* PROBLEM DESCRIPTION *
The answer is the data below, repeated exactly, with no pictures included.

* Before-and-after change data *
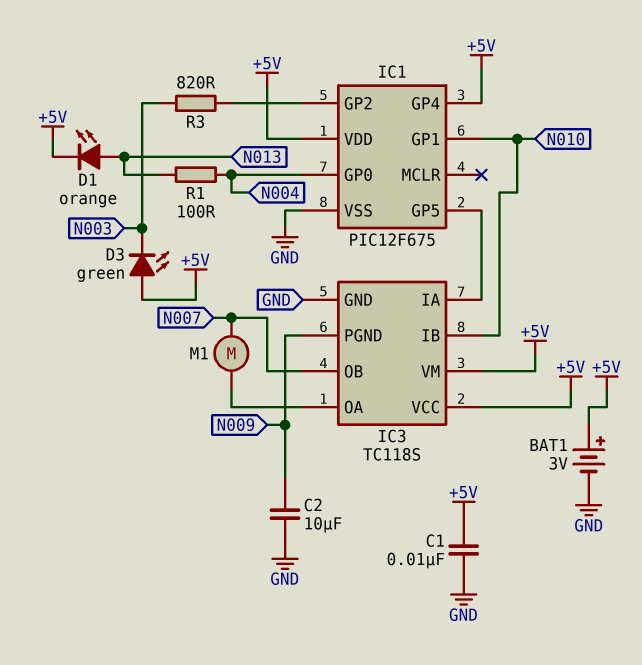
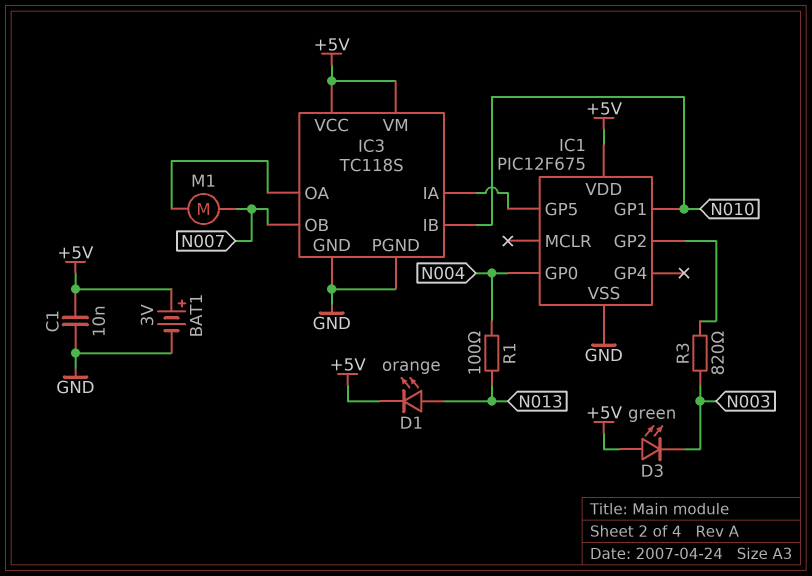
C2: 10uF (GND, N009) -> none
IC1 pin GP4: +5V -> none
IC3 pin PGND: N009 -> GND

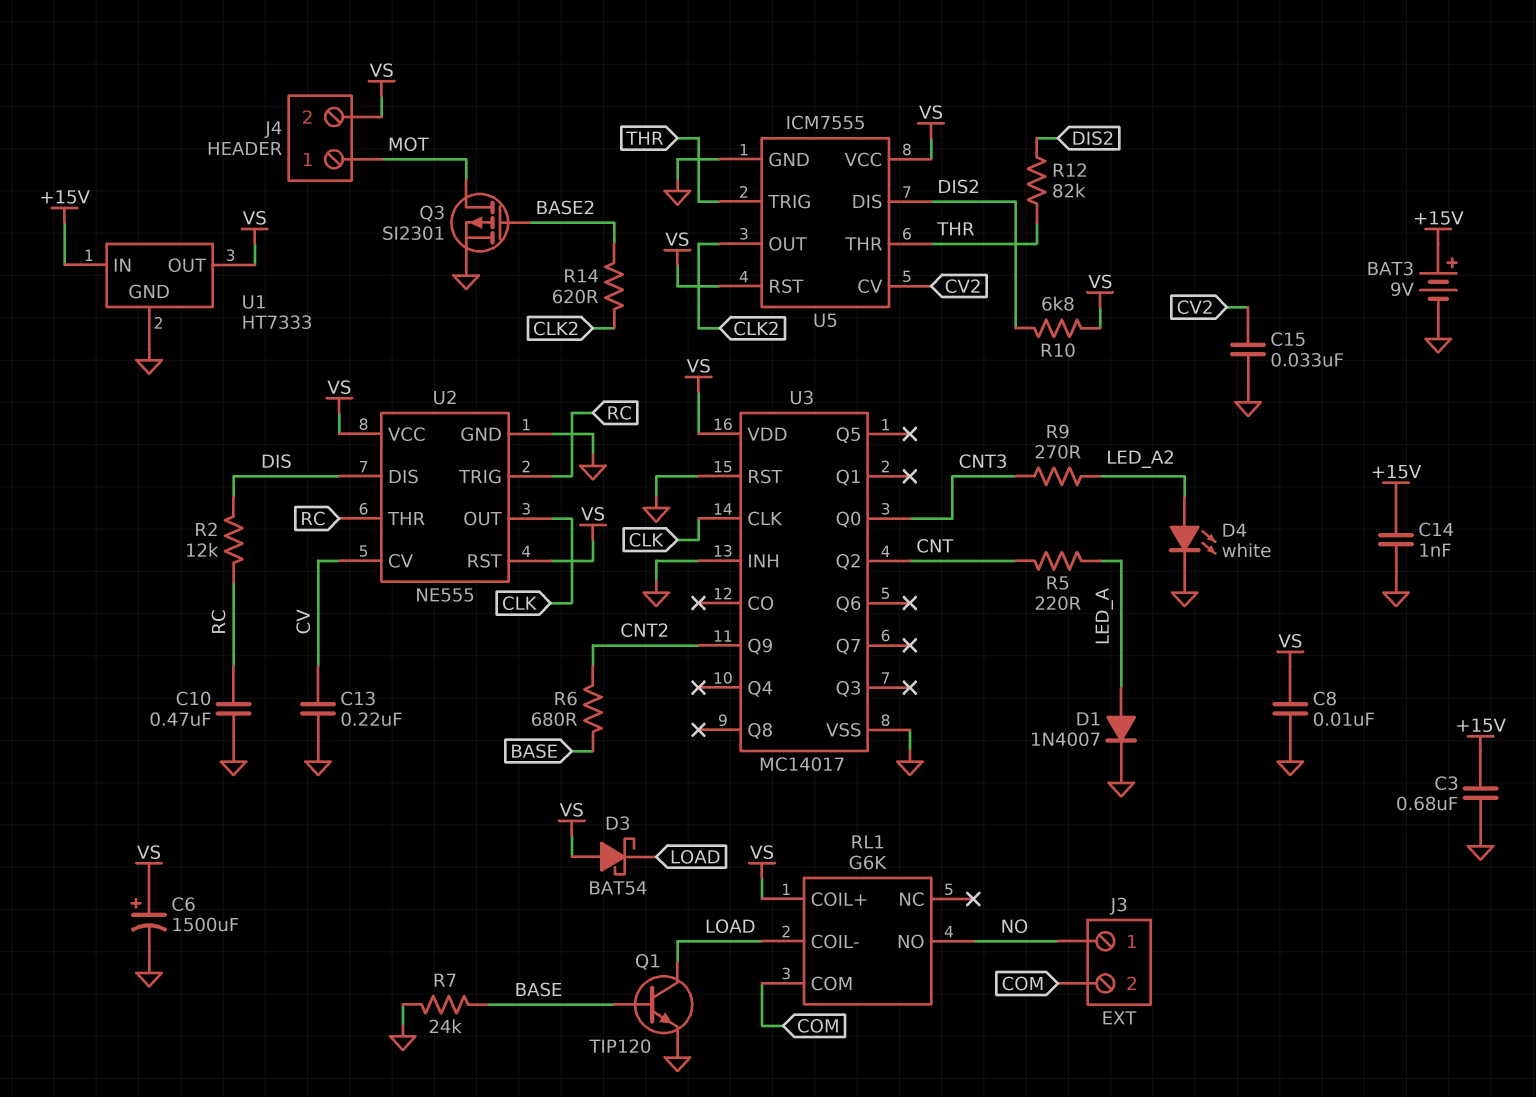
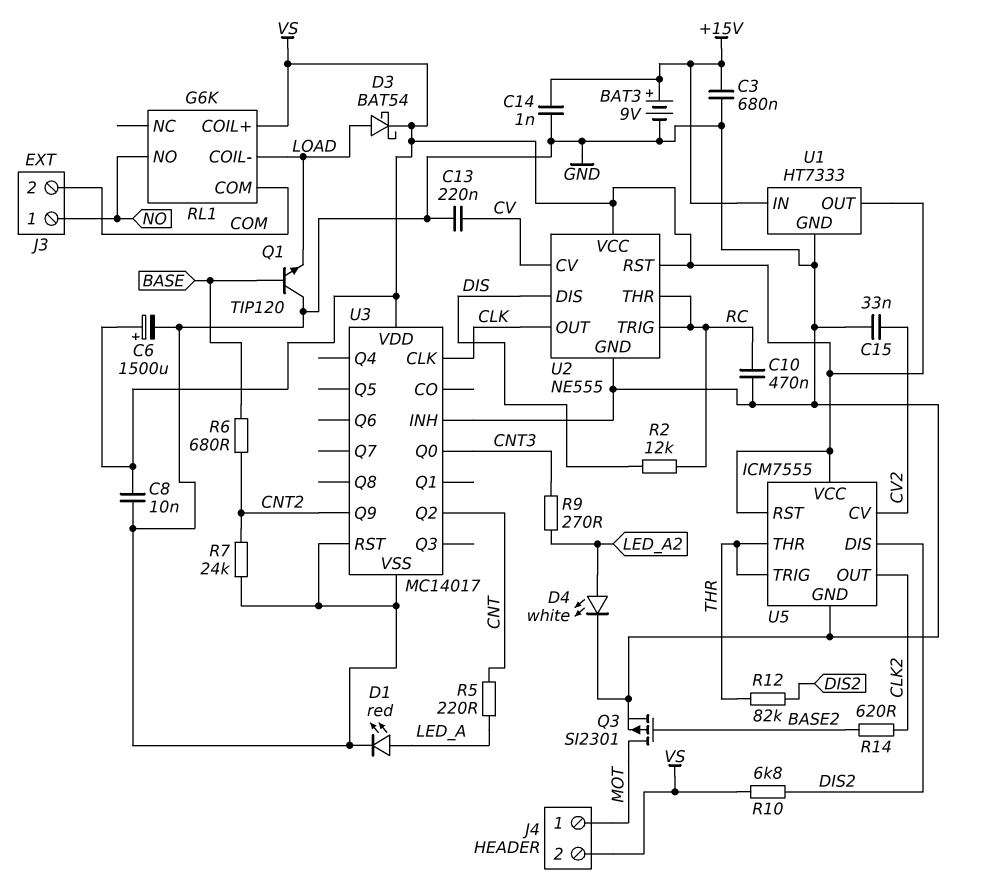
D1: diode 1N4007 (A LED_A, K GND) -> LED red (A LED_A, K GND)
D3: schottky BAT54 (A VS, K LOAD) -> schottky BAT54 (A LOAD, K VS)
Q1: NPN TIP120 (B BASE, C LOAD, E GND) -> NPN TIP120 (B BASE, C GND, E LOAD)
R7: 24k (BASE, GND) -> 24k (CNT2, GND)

* REPLY *
C2: 10uF (GND, N009) -> none
IC1 pin GP4: +5V -> none
IC3 pin PGND: N009 -> GND

D1: diode 1N4007 (A LED_A, K GND) -> LED red (A LED_A, K GND)
D3: schottky BAT54 (A VS, K LOAD) -> schottky BAT54 (A LOAD, K VS)
Q1: NPN TIP120 (B BASE, C LOAD, E GND) -> NPN TIP120 (B BASE, C GND, E LOAD)
R7: 24k (BASE, GND) -> 24k (CNT2, GND)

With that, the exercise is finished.